> TASK OBJECTIVE
Copy nothing but the text: reproduce each line of the listing exactly and leave the pictures out.

> DATA BELOW
= Beginning of Section =

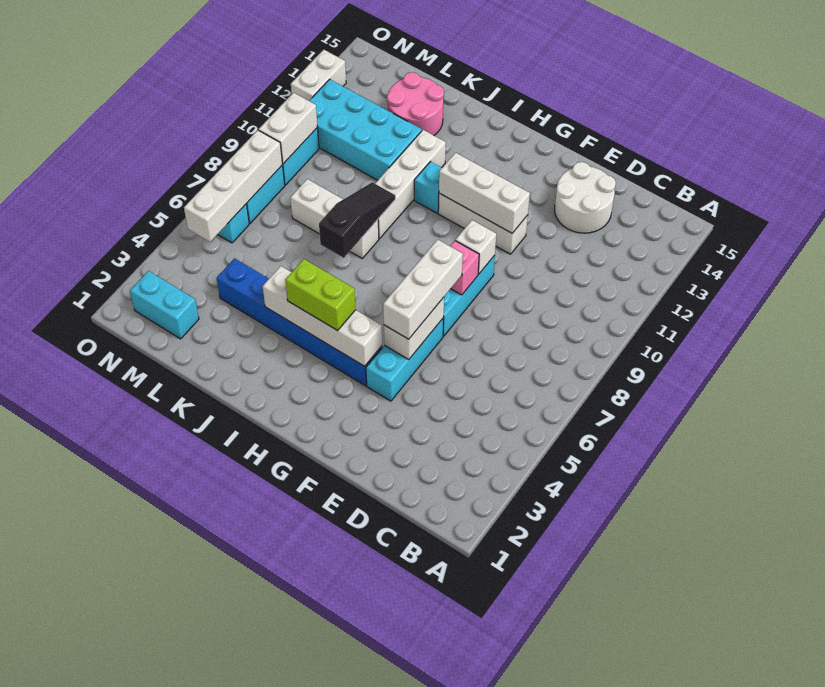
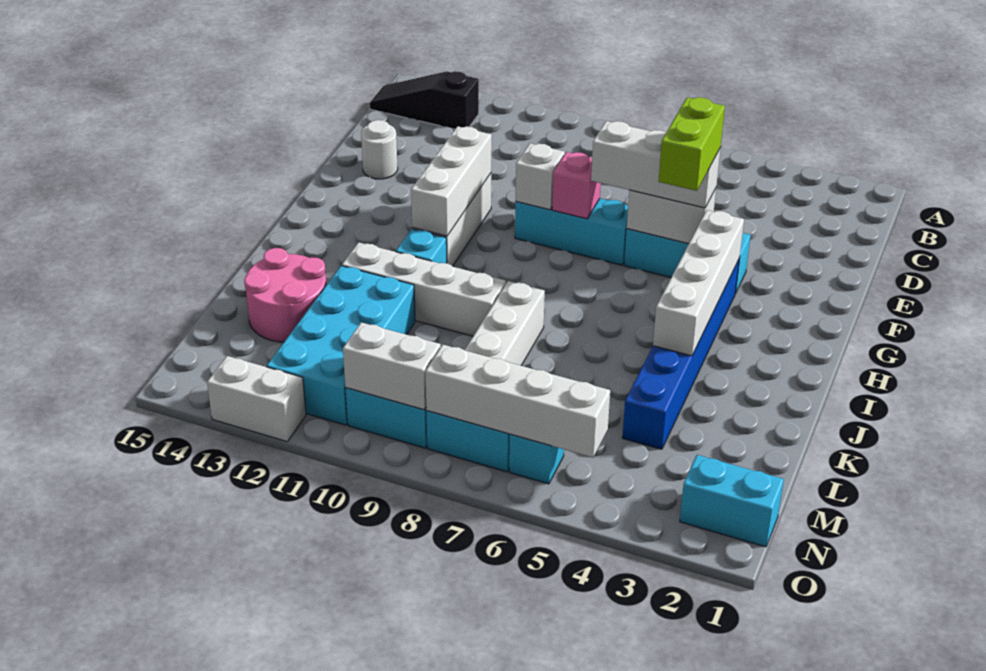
white round brick D13:E14 level 1 -> white round brick E14 level 1
lime brick H4:I4 level 3 -> lime brick F5:G5 level 4
black slope J7:J9 level 2 top 7 -> black slope B13:B15 level 1 top 13
cyan brick M2:N2 level 1 -> cyan brick N1:N2 level 1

= End of Section =

> FINISHED TASK
white round brick D13:E14 level 1 -> white round brick E14 level 1
lime brick H4:I4 level 3 -> lime brick F5:G5 level 4
black slope J7:J9 level 2 top 7 -> black slope B13:B15 level 1 top 13
cyan brick M2:N2 level 1 -> cyan brick N1:N2 level 1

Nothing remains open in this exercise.